**Your objective**
Within the listing below, please copy exactly the lines between the line holding "C2: 15nF (AGND, VCC) -> 15nF (N5, VCC)" and the line holding "U4 pin OB: N6 -> N11", inclusive.

+--

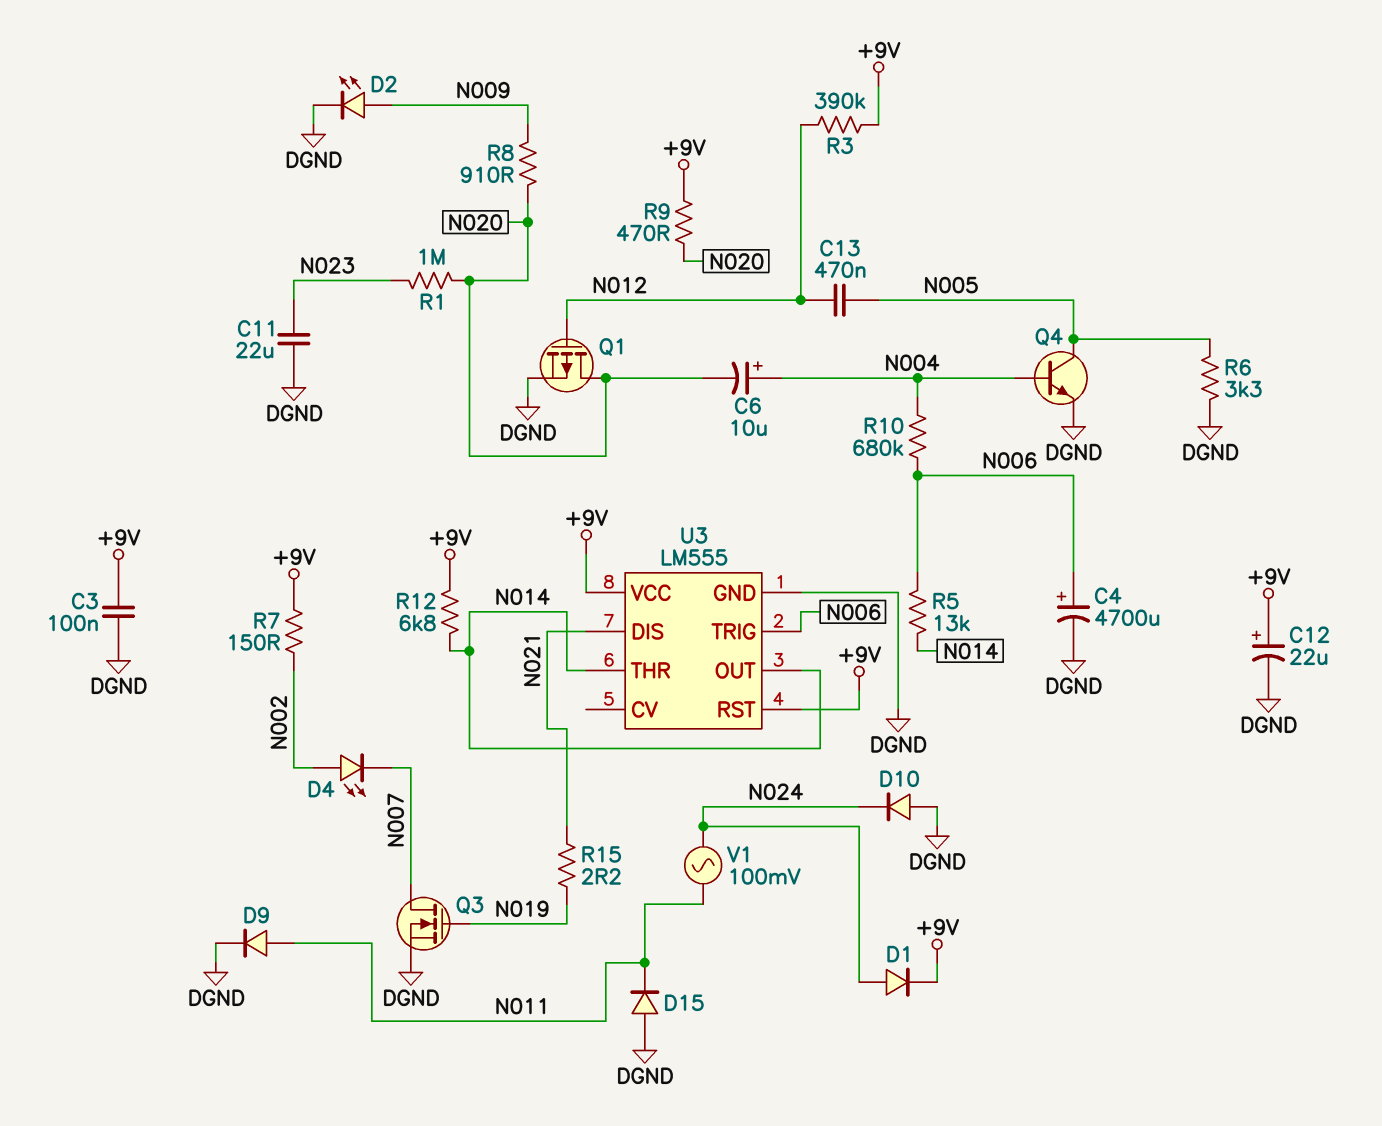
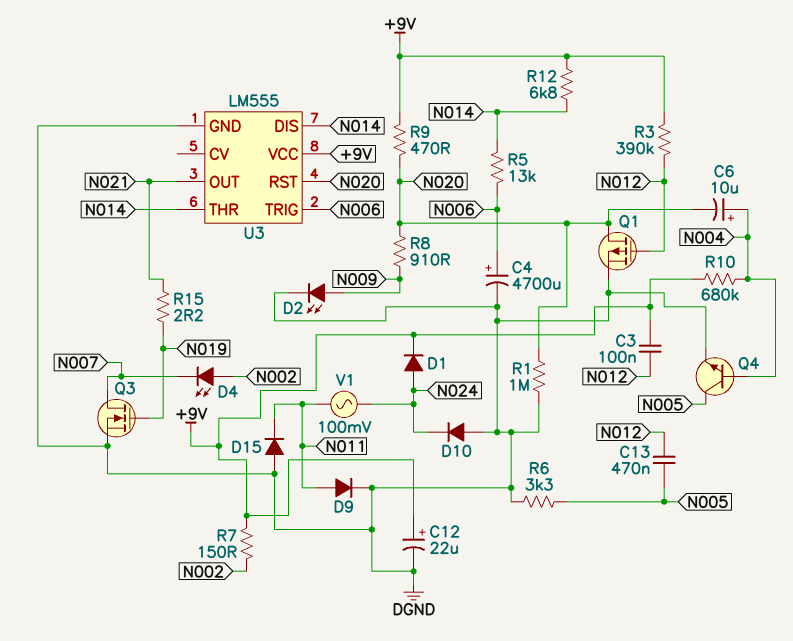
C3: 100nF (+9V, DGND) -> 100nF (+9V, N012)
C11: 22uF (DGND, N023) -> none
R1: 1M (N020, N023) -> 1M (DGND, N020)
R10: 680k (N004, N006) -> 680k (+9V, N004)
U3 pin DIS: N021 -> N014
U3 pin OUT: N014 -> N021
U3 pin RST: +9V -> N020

+--

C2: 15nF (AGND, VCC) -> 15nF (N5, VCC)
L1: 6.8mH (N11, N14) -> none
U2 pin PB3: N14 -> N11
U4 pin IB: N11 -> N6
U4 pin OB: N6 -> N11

+--

**Task answer**
C2: 15nF (AGND, VCC) -> 15nF (N5, VCC)
L1: 6.8mH (N11, N14) -> none
U2 pin PB3: N14 -> N11
U4 pin IB: N11 -> N6
U4 pin OB: N6 -> N11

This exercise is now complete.